THE TASK: All of the data below should come back exactly as written, minus its images.

SUPPLIED DATA:
Start of Block
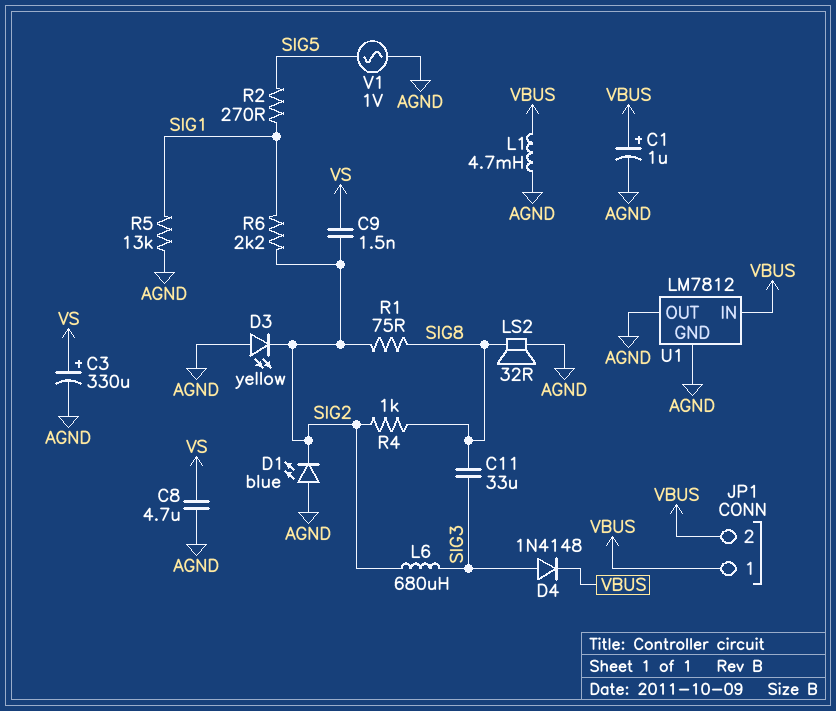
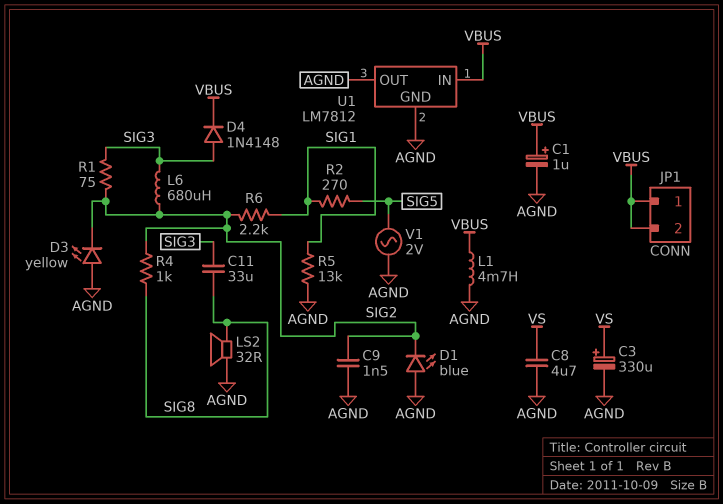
C9: 1.5nF (SIG2, VS) -> 1.5nF (AGND, SIG2)
R1: 75 (SIG2, SIG8) -> 75 (SIG2, SIG3)
V1: AC 1V (AGND, SIG5) -> AC 2V (AGND, SIG5)

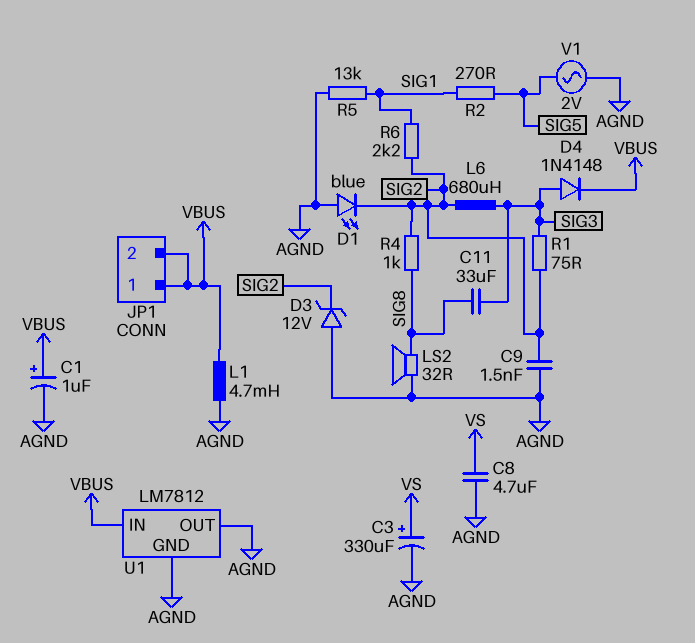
D3: LED yellow (A AGND, K SIG2) -> zener 12V (A AGND, K SIG2)

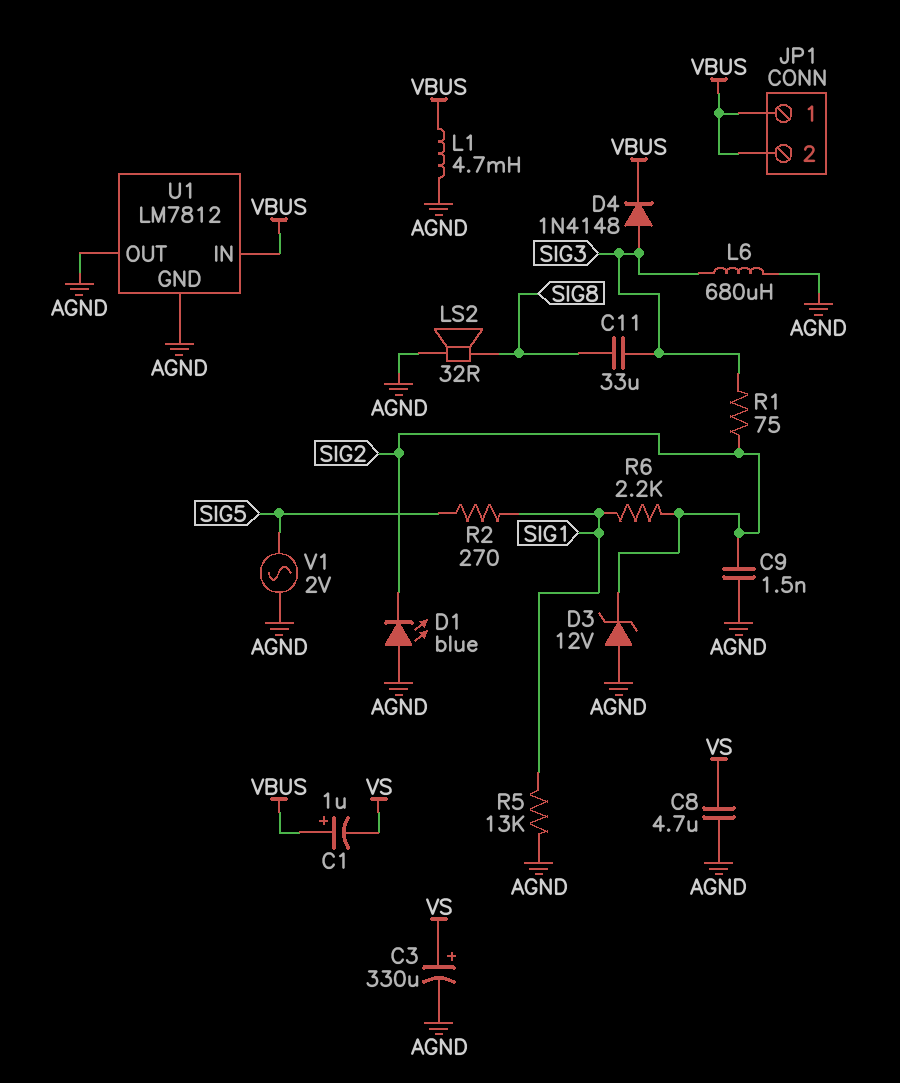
C1: 1uF (plus VBUS, minus AGND) -> 1uF (plus VBUS, minus VS)
L6: 680uH (SIG2, SIG3) -> 680uH (AGND, SIG3)
R4: 1k (SIG2, SIG8) -> none

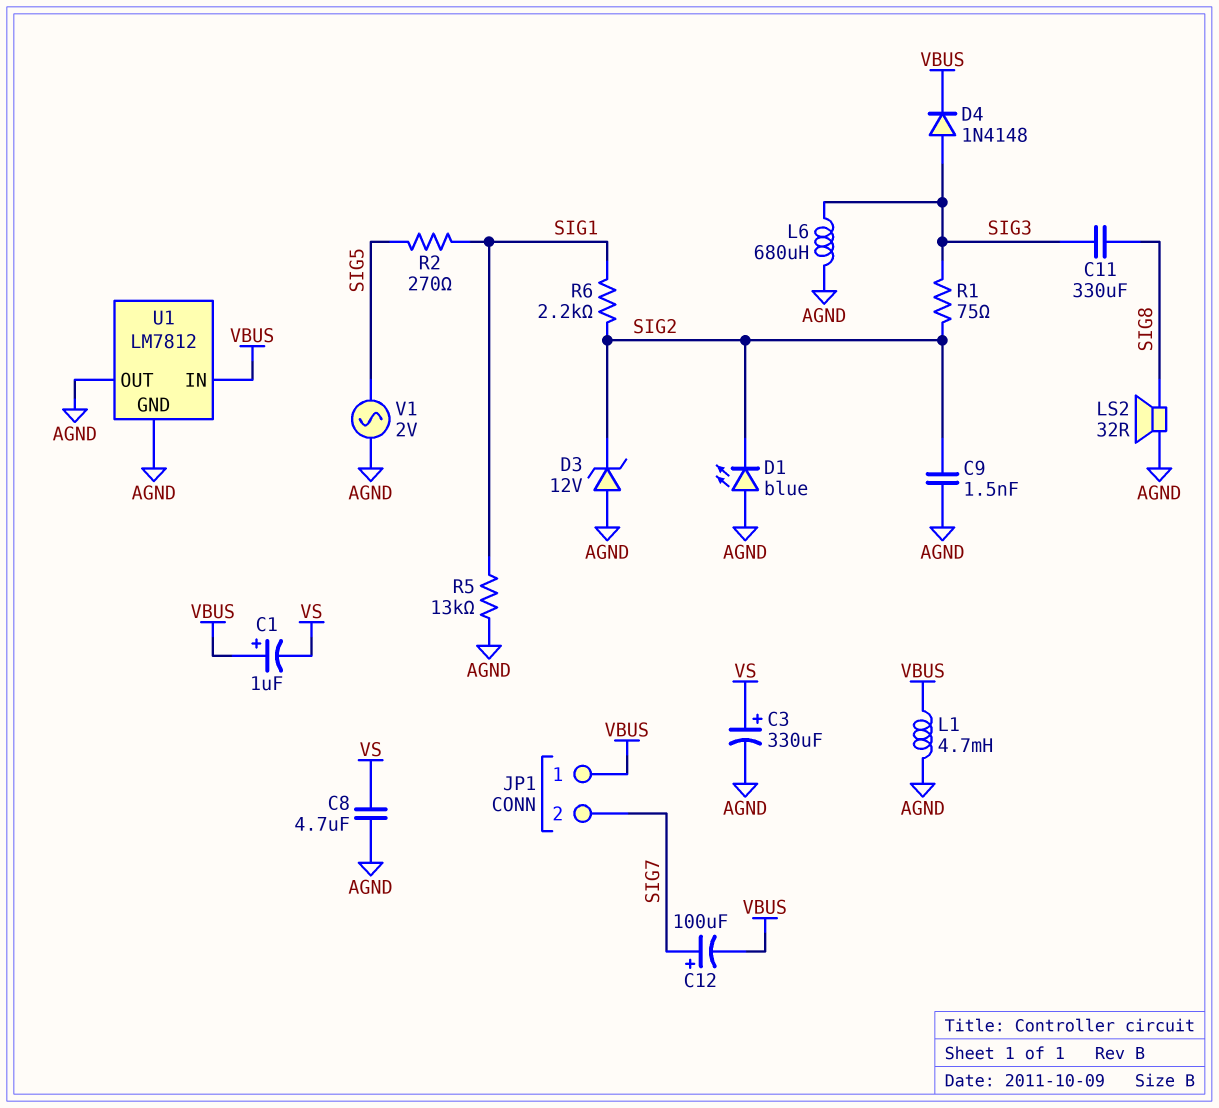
C11: 33uF (SIG3, SIG8) -> 330uF (SIG3, SIG8)
C12: none -> 100uF (plus SIG7, minus VBUS)
JP1 pin 2: VBUS -> SIG7

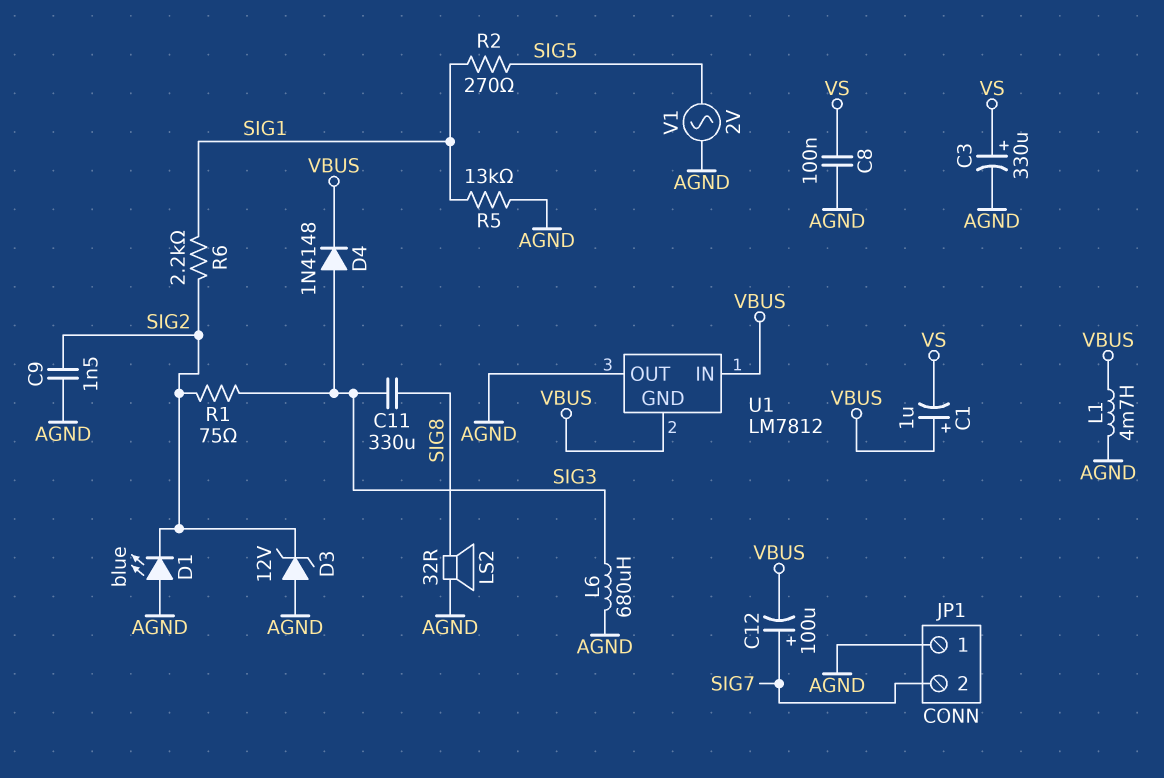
C8: 4.7uF (AGND, VS) -> 100nF (AGND, VS)
JP1 pin 1: VBUS -> AGND
U1 pin GND: AGND -> VBUS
End of Block
RESPONSE TO THE TASK:
C9: 1.5nF (SIG2, VS) -> 1.5nF (AGND, SIG2)
R1: 75 (SIG2, SIG8) -> 75 (SIG2, SIG3)
V1: AC 1V (AGND, SIG5) -> AC 2V (AGND, SIG5)

D3: LED yellow (A AGND, K SIG2) -> zener 12V (A AGND, K SIG2)

C1: 1uF (plus VBUS, minus AGND) -> 1uF (plus VBUS, minus VS)
L6: 680uH (SIG2, SIG3) -> 680uH (AGND, SIG3)
R4: 1k (SIG2, SIG8) -> none

C11: 33uF (SIG3, SIG8) -> 330uF (SIG3, SIG8)
C12: none -> 100uF (plus SIG7, minus VBUS)
JP1 pin 2: VBUS -> SIG7

C8: 4.7uF (AGND, VS) -> 100nF (AGND, VS)
JP1 pin 1: VBUS -> AGND
U1 pin GND: AGND -> VBUS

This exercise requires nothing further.